+++ RECORDS SHOWN

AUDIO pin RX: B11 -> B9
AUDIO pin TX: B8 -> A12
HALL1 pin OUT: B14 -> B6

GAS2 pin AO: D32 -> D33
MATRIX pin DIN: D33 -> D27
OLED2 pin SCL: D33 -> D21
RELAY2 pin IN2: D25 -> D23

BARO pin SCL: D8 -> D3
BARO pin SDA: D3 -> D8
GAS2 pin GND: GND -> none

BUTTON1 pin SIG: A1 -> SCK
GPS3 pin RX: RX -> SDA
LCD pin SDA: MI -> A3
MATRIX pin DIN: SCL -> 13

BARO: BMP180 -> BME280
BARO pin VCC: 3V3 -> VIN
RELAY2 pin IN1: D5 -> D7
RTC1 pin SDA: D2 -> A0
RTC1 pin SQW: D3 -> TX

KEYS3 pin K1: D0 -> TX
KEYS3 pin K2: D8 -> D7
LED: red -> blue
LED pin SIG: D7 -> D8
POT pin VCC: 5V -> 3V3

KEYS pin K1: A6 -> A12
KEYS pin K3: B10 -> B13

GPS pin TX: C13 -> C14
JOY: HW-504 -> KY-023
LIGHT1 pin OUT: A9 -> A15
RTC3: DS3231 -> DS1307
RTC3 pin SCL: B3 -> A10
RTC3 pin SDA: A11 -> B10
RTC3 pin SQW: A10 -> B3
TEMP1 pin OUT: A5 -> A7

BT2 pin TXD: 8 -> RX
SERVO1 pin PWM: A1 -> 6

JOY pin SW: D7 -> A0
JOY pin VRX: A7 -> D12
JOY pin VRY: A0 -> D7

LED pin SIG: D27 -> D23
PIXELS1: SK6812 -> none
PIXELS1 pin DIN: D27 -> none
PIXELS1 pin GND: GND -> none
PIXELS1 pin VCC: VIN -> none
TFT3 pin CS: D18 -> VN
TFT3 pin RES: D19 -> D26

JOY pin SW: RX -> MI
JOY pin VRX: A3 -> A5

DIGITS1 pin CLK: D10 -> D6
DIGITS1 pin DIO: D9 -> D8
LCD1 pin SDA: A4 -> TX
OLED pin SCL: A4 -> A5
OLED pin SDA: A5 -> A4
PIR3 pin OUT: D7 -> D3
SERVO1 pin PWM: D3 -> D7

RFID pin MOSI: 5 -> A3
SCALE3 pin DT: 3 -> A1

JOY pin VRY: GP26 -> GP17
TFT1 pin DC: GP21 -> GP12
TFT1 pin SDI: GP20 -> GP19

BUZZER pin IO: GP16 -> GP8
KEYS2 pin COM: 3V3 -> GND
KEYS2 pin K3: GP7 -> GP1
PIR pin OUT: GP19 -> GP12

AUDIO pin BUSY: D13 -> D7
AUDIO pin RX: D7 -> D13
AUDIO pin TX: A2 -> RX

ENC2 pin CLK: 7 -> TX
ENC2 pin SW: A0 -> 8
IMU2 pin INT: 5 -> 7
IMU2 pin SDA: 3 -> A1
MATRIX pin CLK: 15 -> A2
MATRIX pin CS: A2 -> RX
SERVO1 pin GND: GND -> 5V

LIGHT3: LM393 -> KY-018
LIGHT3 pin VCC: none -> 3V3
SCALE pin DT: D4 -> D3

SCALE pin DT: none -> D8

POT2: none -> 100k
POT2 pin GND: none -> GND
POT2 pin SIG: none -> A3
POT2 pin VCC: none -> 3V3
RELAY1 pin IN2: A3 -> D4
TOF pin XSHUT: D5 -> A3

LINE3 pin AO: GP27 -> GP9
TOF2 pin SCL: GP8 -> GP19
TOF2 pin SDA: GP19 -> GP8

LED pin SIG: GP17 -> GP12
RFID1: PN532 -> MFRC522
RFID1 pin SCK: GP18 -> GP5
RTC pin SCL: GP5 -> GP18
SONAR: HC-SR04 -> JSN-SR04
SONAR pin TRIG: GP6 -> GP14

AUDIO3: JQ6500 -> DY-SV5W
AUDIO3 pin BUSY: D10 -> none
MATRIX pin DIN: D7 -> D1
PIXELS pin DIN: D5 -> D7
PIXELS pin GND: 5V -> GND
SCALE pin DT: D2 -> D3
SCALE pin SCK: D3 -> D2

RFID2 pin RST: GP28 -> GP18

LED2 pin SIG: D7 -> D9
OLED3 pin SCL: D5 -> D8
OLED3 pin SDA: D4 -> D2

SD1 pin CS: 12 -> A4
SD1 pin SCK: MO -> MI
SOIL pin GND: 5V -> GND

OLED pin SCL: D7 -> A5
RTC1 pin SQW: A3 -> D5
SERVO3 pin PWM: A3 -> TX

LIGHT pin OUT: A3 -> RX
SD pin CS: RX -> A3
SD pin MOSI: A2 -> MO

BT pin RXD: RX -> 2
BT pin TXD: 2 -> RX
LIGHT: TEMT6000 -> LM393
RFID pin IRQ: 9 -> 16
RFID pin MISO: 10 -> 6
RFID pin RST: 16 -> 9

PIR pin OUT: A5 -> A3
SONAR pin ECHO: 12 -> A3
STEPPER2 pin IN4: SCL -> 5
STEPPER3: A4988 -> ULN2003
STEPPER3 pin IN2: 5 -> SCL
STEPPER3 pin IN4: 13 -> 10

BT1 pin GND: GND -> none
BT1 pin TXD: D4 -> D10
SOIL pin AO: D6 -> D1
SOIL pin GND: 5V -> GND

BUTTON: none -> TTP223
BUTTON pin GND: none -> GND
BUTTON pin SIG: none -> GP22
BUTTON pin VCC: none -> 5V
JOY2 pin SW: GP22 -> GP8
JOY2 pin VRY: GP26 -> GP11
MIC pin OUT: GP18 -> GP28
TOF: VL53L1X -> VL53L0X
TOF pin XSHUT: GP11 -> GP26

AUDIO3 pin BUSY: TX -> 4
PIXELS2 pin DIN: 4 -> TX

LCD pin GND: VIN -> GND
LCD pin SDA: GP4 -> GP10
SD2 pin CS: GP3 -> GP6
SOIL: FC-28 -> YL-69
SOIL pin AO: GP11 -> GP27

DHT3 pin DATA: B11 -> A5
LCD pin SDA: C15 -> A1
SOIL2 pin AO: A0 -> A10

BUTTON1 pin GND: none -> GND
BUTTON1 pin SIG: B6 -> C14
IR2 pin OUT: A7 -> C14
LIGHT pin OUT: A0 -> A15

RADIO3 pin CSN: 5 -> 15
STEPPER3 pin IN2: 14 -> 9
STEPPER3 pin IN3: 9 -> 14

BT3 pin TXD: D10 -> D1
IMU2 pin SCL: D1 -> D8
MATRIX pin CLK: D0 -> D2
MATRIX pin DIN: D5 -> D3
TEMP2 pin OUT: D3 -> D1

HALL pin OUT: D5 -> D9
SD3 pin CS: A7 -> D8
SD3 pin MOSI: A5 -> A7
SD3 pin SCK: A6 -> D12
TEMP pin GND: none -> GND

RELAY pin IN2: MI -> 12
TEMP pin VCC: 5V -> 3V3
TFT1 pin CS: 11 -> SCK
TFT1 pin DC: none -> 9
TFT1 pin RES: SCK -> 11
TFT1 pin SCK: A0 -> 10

++++++

THE PROBLEM — Print, from the entries above, the line with "MATRIX pin DIN: SCL -> 13", the line with "LIGHT1 pin OUT: A9 -> A15" and all lines between them, exactly and with nothing else.

REPLY —
MATRIX pin DIN: SCL -> 13

BARO: BMP180 -> BME280
BARO pin VCC: 3V3 -> VIN
RELAY2 pin IN1: D5 -> D7
RTC1 pin SDA: D2 -> A0
RTC1 pin SQW: D3 -> TX

KEYS3 pin K1: D0 -> TX
KEYS3 pin K2: D8 -> D7
LED: red -> blue
LED pin SIG: D7 -> D8
POT pin VCC: 5V -> 3V3

KEYS pin K1: A6 -> A12
KEYS pin K3: B10 -> B13

GPS pin TX: C13 -> C14
JOY: HW-504 -> KY-023
LIGHT1 pin OUT: A9 -> A15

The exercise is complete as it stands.